▶ TASK REQUIREMENTS
Would you please return every line from the listing that contains the word "grau"?
:::
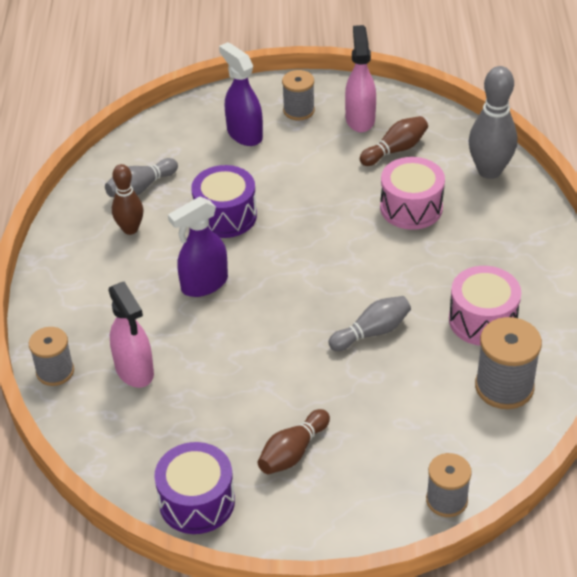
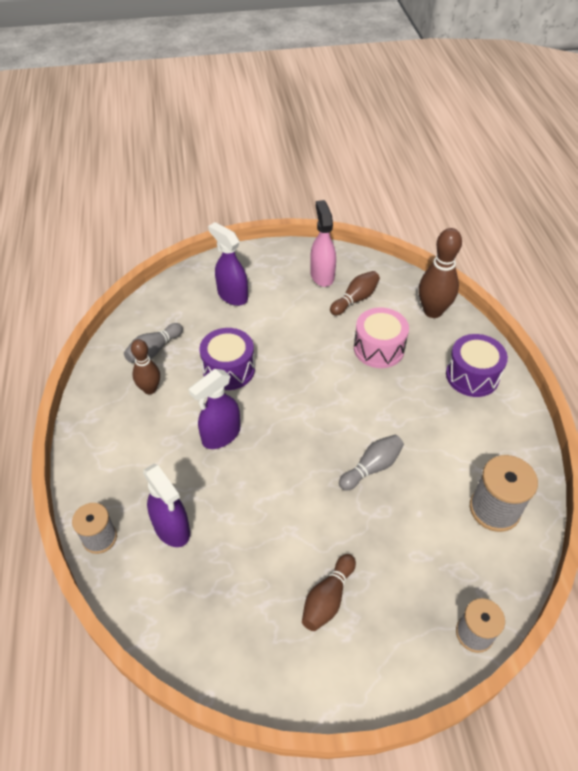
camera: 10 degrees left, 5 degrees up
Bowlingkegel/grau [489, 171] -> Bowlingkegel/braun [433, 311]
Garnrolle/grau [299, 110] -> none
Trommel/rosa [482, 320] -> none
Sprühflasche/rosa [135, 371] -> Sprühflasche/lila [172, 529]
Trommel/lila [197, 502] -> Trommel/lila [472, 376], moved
:::
▶ ANSWER TO THIS EXERCISE
Bowlingkegel/grau [489, 171] -> Bowlingkegel/braun [433, 311]
Garnrolle/grau [299, 110] -> none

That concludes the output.